**Exercise directions**:
Copy each line of the records below that has "round" in it.

**Material for the task**:
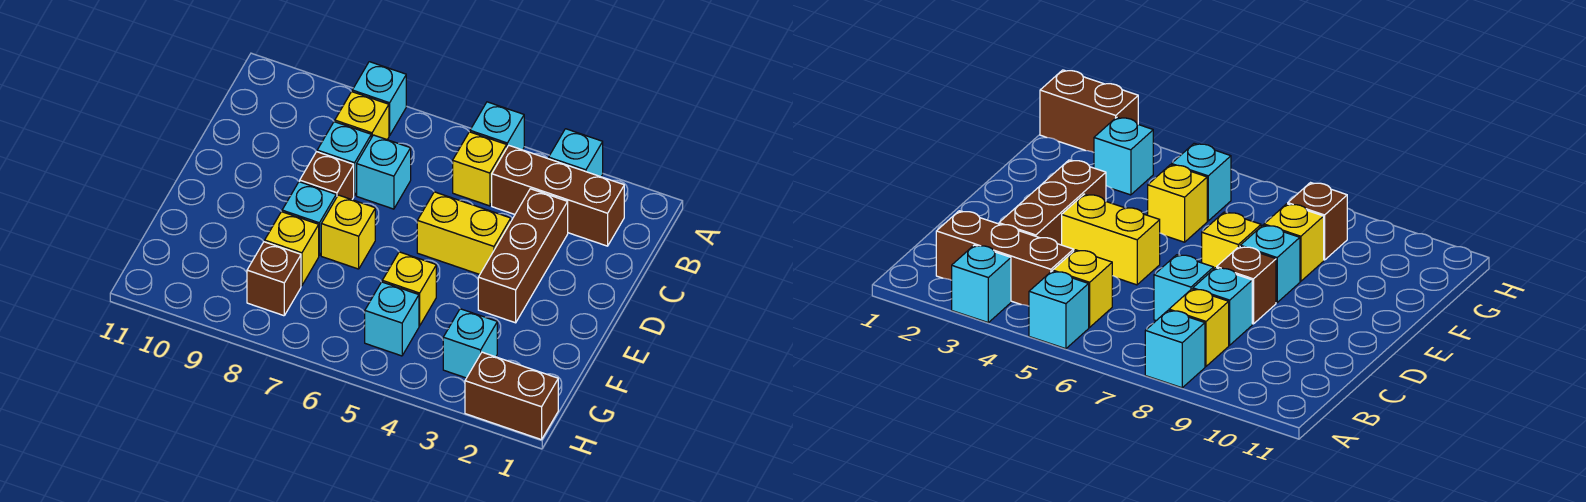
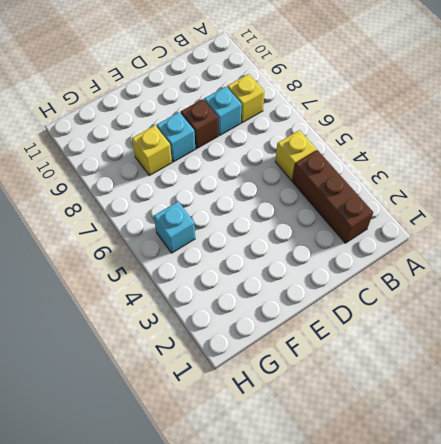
none -> cyan 1x1 brick [549,129,603,177]
none -> cyan 1x1 brick [470,102,524,150]
none -> cyan 1x1 brick [352,62,406,136]

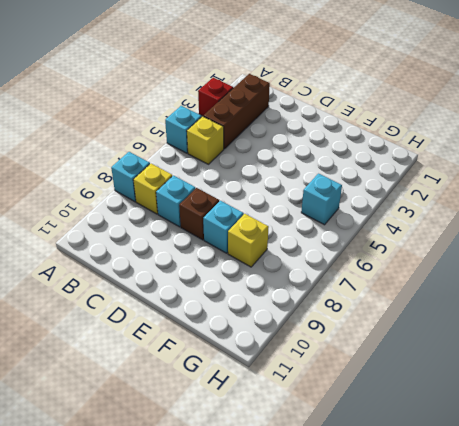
red 1x1 brick [198,78,233,116] -> cyan 1x1 brick [549,129,603,177]
none -> brown 1x3 brick [478,189,568,323]
none -> cyan 1x1 brick [357,135,411,209]
none -> yellow 1x2 brick [417,192,511,275]

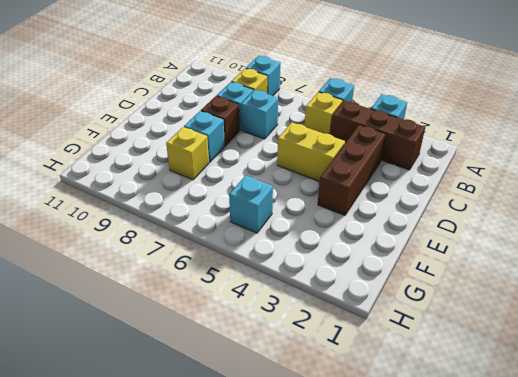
none -> yellow 1x1 brick [321,195,375,269]
none -> yellow 1x1 brick [382,252,436,326]
none -> cyan 1x1 brick [443,309,497,378]

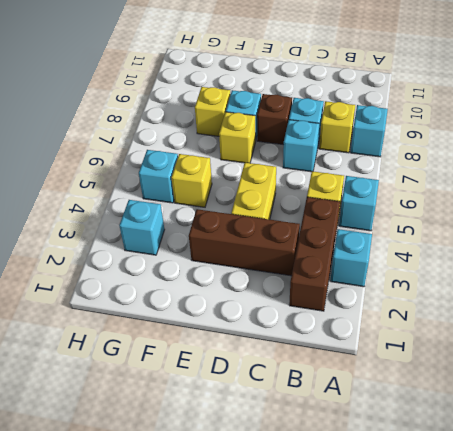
none -> brown 1x1 brick [247,242,301,316]
none -> brown 1x2 brick [465,352,558,440]

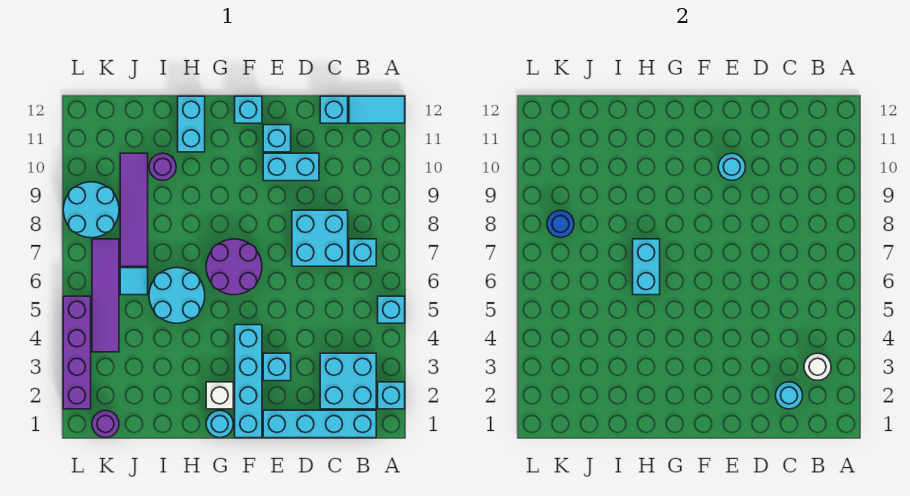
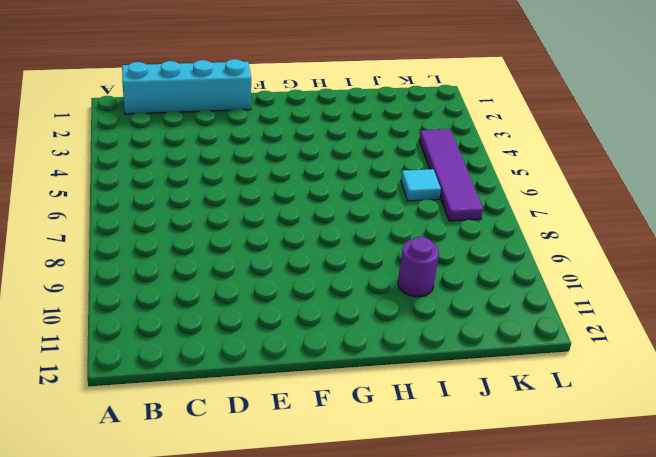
none -> cyan 1x1 brick [378,382,405,409]
none -> cyan 1x1 brick [378,296,405,323]
none -> cyan 1x2 tile [349,96,405,123]
none -> cyan 2x2 brick [320,353,376,409]

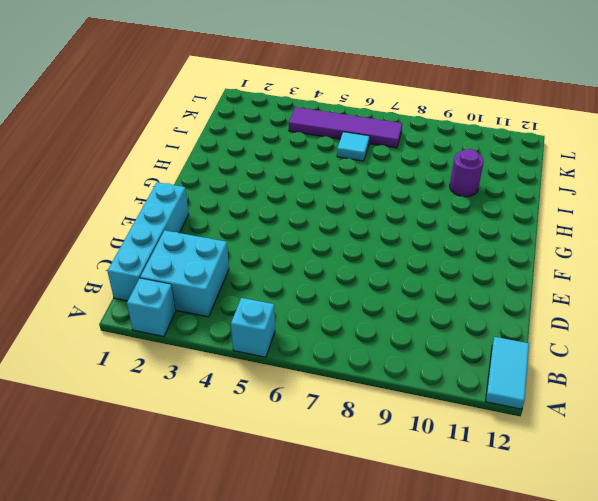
none -> cyan 1x1 brick [349,239,376,266]
none -> cyan 2x2 brick [292,210,348,266]
none -> cyan 1x1 brick [320,96,348,123]
none -> cyan 1x2 brick [263,153,319,181]

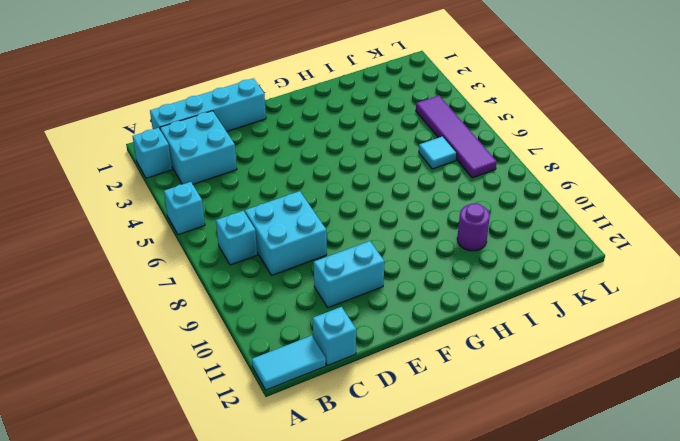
none -> cyan 1x1 brick [263,353,291,381]
none -> cyan 1x1 brick [263,125,291,152]
none -> cyan 1x4 brick [235,325,262,438]
none -> purple 2x2 round brick [206,239,262,295]

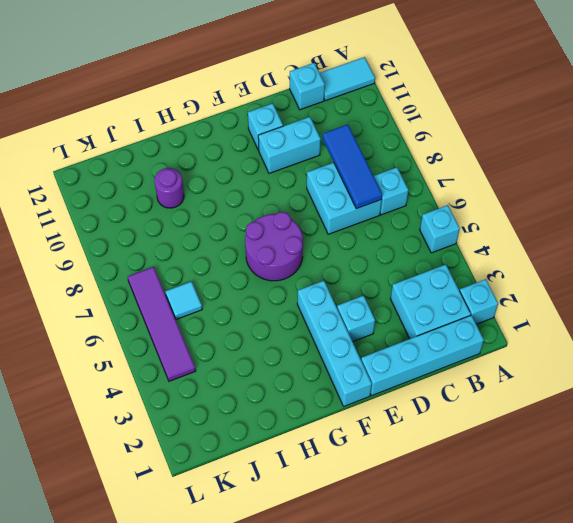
blue 1x3 tile [322,125,382,209] -> none
none -> cyan 1x1 brick [235,96,262,123]
none -> cyan 1x1 round brick [206,410,233,438]
none -> white 1x1 brick [206,382,233,409]
none -> cyan 2x2 round brick [149,268,205,323]

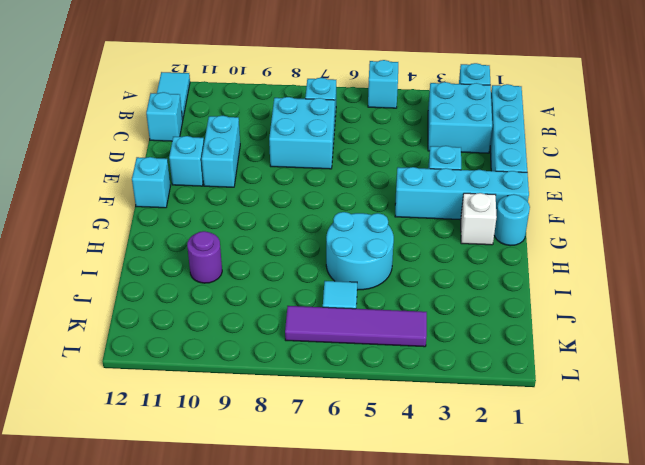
none -> purple 2x2 round brick [206,239,262,295]
none -> cyan 1x2 brick [178,96,205,152]
none -> purple 1x4 tile [120,153,148,266]
none -> purple 1x1 round brick [92,410,119,438]

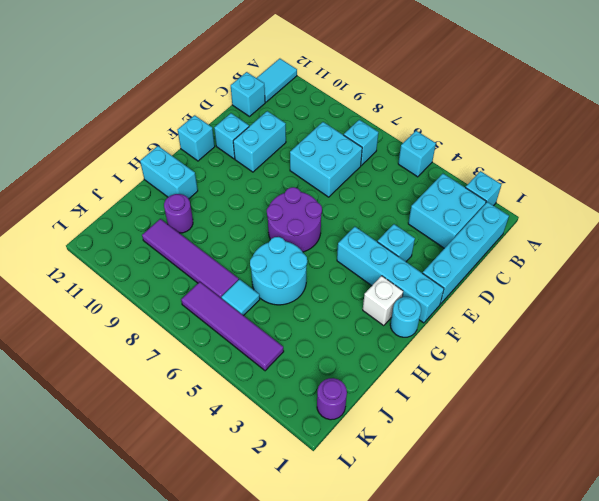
none -> cyan 2x2 round brick [63,182,119,238]
none -> purple 1x4 brick [63,296,91,409]
none -> white 1x1 round brick [804,353,831,380]
none -> cyan 1x1 round brick [776,382,803,409]

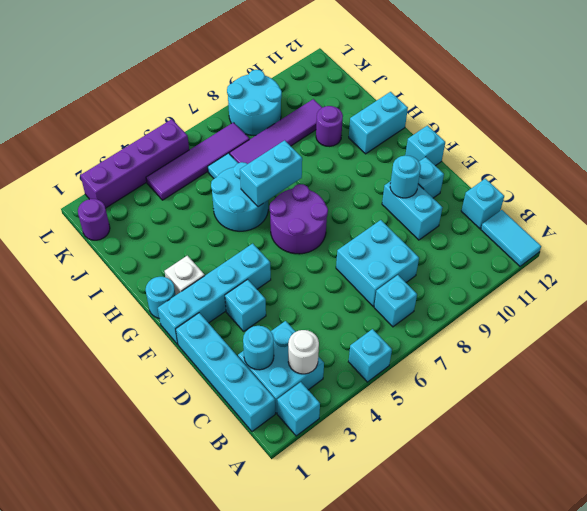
none -> blue 1x1 round brick [547,211,574,238]

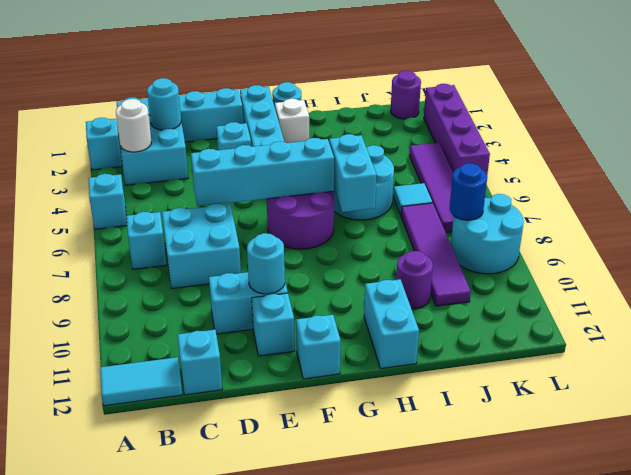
cyan 1x4 brick [191,138,334,206] -> none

**Response**:
none -> purple 2x2 round brick [206,239,262,295]
none -> cyan 1x1 round brick [206,410,233,438]
none -> cyan 2x2 round brick [149,268,205,323]
none -> purple 2x2 round brick [206,239,262,295]
none -> purple 1x1 round brick [92,410,119,438]
none -> cyan 2x2 round brick [63,182,119,238]
none -> white 1x1 round brick [804,353,831,380]
none -> cyan 1x1 round brick [776,382,803,409]
none -> blue 1x1 round brick [547,211,574,238]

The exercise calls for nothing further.